(Excerpts from a dataset)
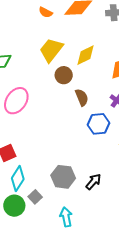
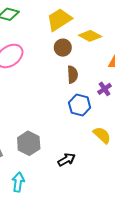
yellow diamond: (86, 55) -> (90, 36), turned 35
black arrow: (93, 182) -> (66, 160), moved

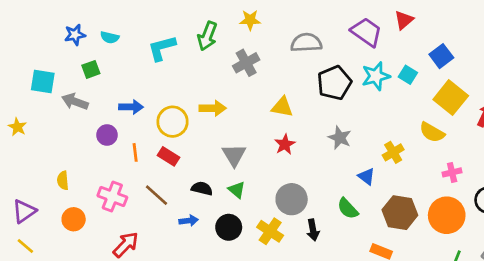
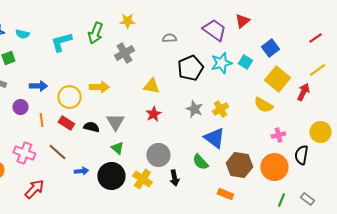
gray semicircle: (306, 43) -> (169, 38), size x0.6
yellow cross: (393, 152) -> (220, 109), moved
blue triangle: (366, 176) -> (214, 138), size x1.6
black semicircle: (202, 188) -> (91, 127), moved
black circle: (229, 227) -> (111, 176), size x1.4

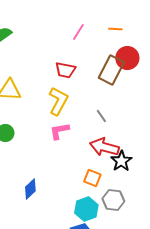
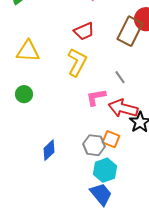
red trapezoid: (65, 70) -> (84, 31), turned -35
pink L-shape: (59, 131) -> (96, 97), moved
gray hexagon: (113, 200) -> (94, 145), moved

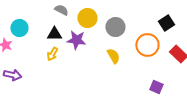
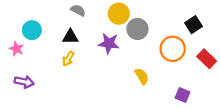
yellow circle: (87, 18) -> (119, 14), moved
purple star: (76, 40) -> (109, 43), moved
yellow semicircle: (113, 56) -> (142, 76), moved

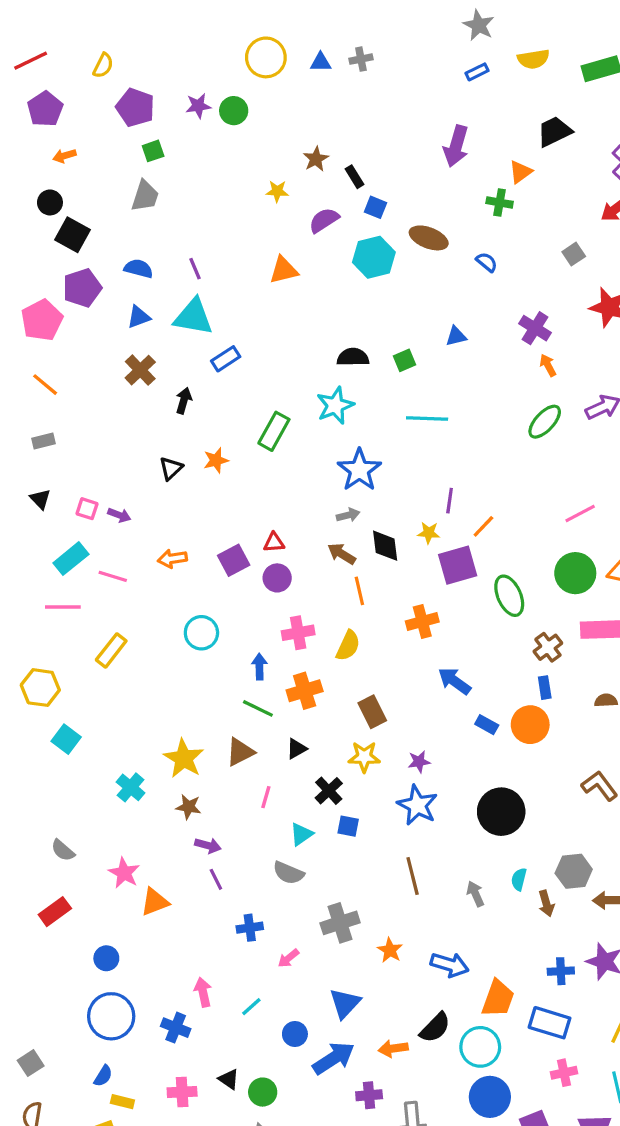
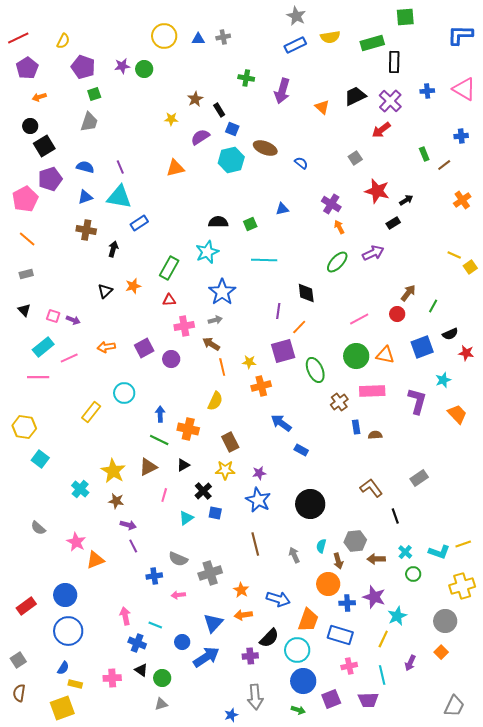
blue rectangle: (477, 72) -> (295, 45), size x1.5
black trapezoid: (554, 132) -> (355, 96), moved
orange triangle: (521, 172) -> (322, 107), turned -42
green cross: (500, 202) -> (246, 78), moved
black square: (73, 235) -> (44, 146), turned 30
brown cross: (140, 370) -> (86, 230), turned -36
yellow star: (429, 533) -> (249, 362), moved
red triangle: (274, 543) -> (169, 300), moved
black diamond: (385, 546) -> (306, 293), moved
pink line: (113, 576) -> (69, 358), turned -42
pink cross: (298, 633) -> (184, 326), moved
yellow rectangle: (111, 650) -> (91, 412), moved
blue rectangle: (545, 688) -> (356, 427), moved
orange cross: (305, 691) -> (188, 429), turned 30
orange circle: (530, 725) -> (328, 584), moved
gray semicircle: (288, 873) -> (178, 559), moved
red rectangle: (55, 912) -> (26, 606), moved
blue circle: (106, 958) -> (65, 595), size x1.5
pink arrow: (288, 958) -> (178, 595), turned 32
cyan line: (251, 1007) -> (155, 625), turned 64
blue cross: (176, 1028) -> (137, 643), moved
orange arrow: (393, 1049) -> (243, 615), moved
purple cross: (369, 1095) -> (250, 656), moved

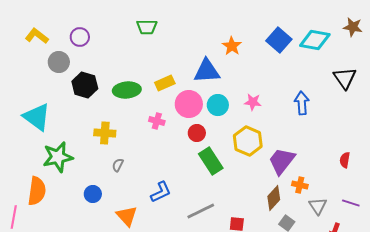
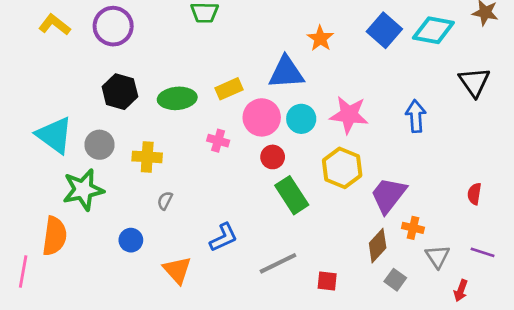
purple circle: (80, 37) -> (113, 26), size x1.5
gray circle: (59, 62) -> (100, 145), moved
pink star: (253, 102) -> (349, 115), size x1.6

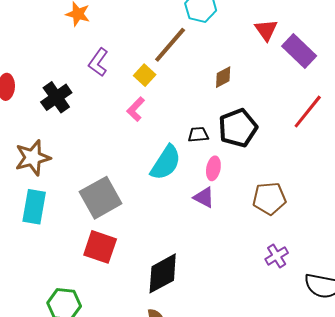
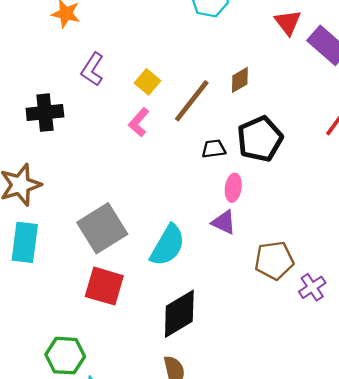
brown line: (170, 45) -> (192, 101), moved
black cross: (56, 97) -> (45, 113), turned 32
cyan semicircle: (166, 163) -> (168, 245), moved
brown pentagon: (269, 198) -> (274, 260), moved

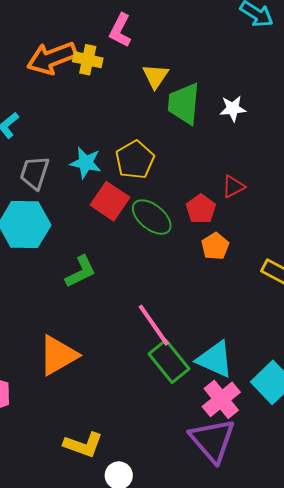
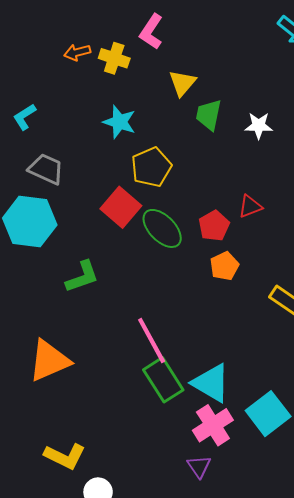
orange arrow: (52, 58) -> (77, 52), size x0.5
green trapezoid: (184, 104) -> (209, 115), size x0.7
cyan star: (86, 163) -> (119, 122), moved
gray trapezoid: (35, 173) -> (46, 169), turned 90
purple triangle: (212, 440) -> (199, 466), size x0.5

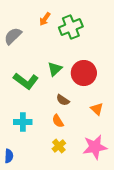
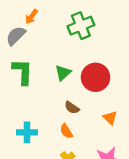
orange arrow: (45, 19) -> (31, 17), moved
green L-shape: (26, 81) -> (22, 72), moved, turned -125

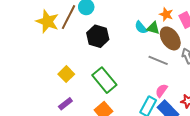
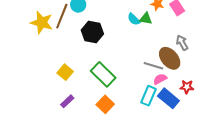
brown ellipse: (170, 38) -> (170, 58), moved
gray line: (158, 60) -> (153, 66), moved
pink semicircle: (161, 91) -> (160, 79), turned 32

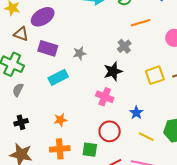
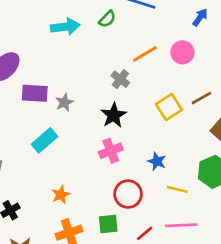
orange line: (141, 23) -> (145, 54), moved
purple rectangle: (48, 48) -> (35, 93), moved
pink cross: (105, 97) -> (111, 151), turned -30

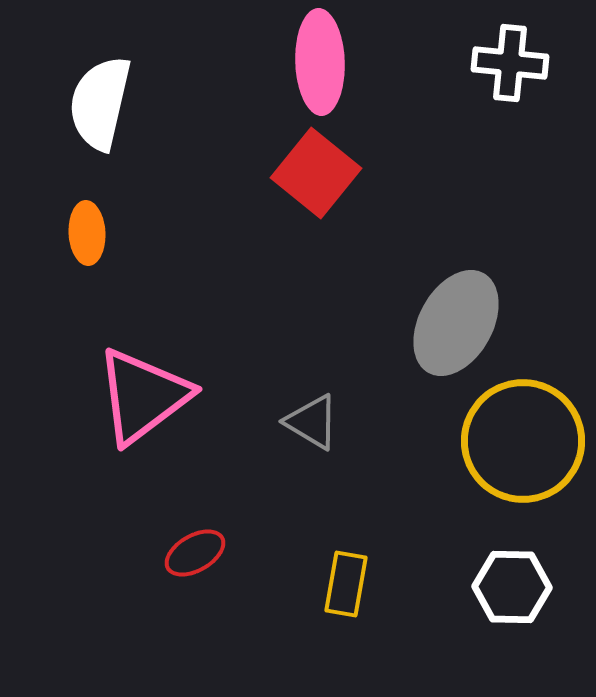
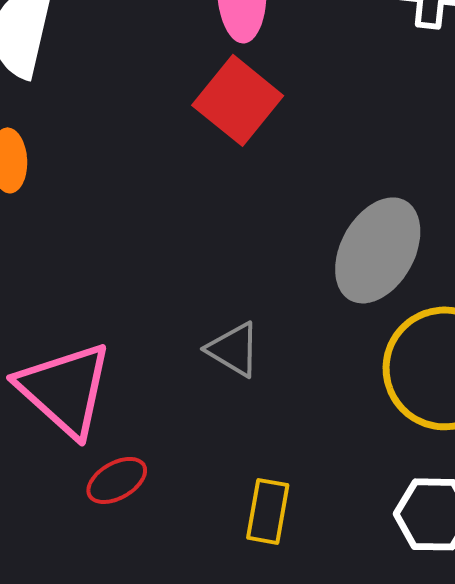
pink triangle: (143, 396) -> (65, 389), moved, turned -41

EXERCISE AIM = Repeat each entry precisely as it appears. Leave the pictures out.

ANSWER FOR THIS EXERCISE =
yellow diamond: (86, 55) -> (90, 36), turned 35
black arrow: (93, 182) -> (66, 160), moved

gray semicircle: (306, 43) -> (169, 38), size x0.6
yellow cross: (393, 152) -> (220, 109), moved
blue triangle: (366, 176) -> (214, 138), size x1.6
black semicircle: (202, 188) -> (91, 127), moved
black circle: (229, 227) -> (111, 176), size x1.4

red trapezoid: (65, 70) -> (84, 31), turned -35
pink L-shape: (59, 131) -> (96, 97), moved
gray hexagon: (113, 200) -> (94, 145), moved

yellow circle: (87, 18) -> (119, 14), moved
purple star: (76, 40) -> (109, 43), moved
yellow semicircle: (113, 56) -> (142, 76), moved

blue rectangle: (477, 72) -> (295, 45), size x1.5
black trapezoid: (554, 132) -> (355, 96), moved
orange triangle: (521, 172) -> (322, 107), turned -42
green cross: (500, 202) -> (246, 78), moved
black square: (73, 235) -> (44, 146), turned 30
brown cross: (140, 370) -> (86, 230), turned -36
yellow star: (429, 533) -> (249, 362), moved
red triangle: (274, 543) -> (169, 300), moved
black diamond: (385, 546) -> (306, 293), moved
pink line: (113, 576) -> (69, 358), turned -42
pink cross: (298, 633) -> (184, 326), moved
yellow rectangle: (111, 650) -> (91, 412), moved
blue rectangle: (545, 688) -> (356, 427), moved
orange cross: (305, 691) -> (188, 429), turned 30
orange circle: (530, 725) -> (328, 584), moved
gray semicircle: (288, 873) -> (178, 559), moved
red rectangle: (55, 912) -> (26, 606), moved
blue circle: (106, 958) -> (65, 595), size x1.5
pink arrow: (288, 958) -> (178, 595), turned 32
cyan line: (251, 1007) -> (155, 625), turned 64
blue cross: (176, 1028) -> (137, 643), moved
orange arrow: (393, 1049) -> (243, 615), moved
purple cross: (369, 1095) -> (250, 656), moved

purple circle: (80, 37) -> (113, 26), size x1.5
gray circle: (59, 62) -> (100, 145), moved
pink star: (253, 102) -> (349, 115), size x1.6

brown line: (170, 45) -> (192, 101), moved
black cross: (56, 97) -> (45, 113), turned 32
cyan semicircle: (166, 163) -> (168, 245), moved
brown pentagon: (269, 198) -> (274, 260), moved

orange arrow: (52, 58) -> (77, 52), size x0.5
green trapezoid: (184, 104) -> (209, 115), size x0.7
cyan star: (86, 163) -> (119, 122), moved
gray trapezoid: (35, 173) -> (46, 169), turned 90
purple triangle: (212, 440) -> (199, 466), size x0.5

orange arrow: (45, 19) -> (31, 17), moved
green L-shape: (26, 81) -> (22, 72), moved, turned -125

brown ellipse: (170, 38) -> (170, 58), moved
gray line: (158, 60) -> (153, 66), moved
pink semicircle: (161, 91) -> (160, 79), turned 32

orange line: (141, 23) -> (145, 54), moved
purple rectangle: (48, 48) -> (35, 93), moved
pink cross: (105, 97) -> (111, 151), turned -30

pink triangle: (143, 396) -> (65, 389), moved, turned -41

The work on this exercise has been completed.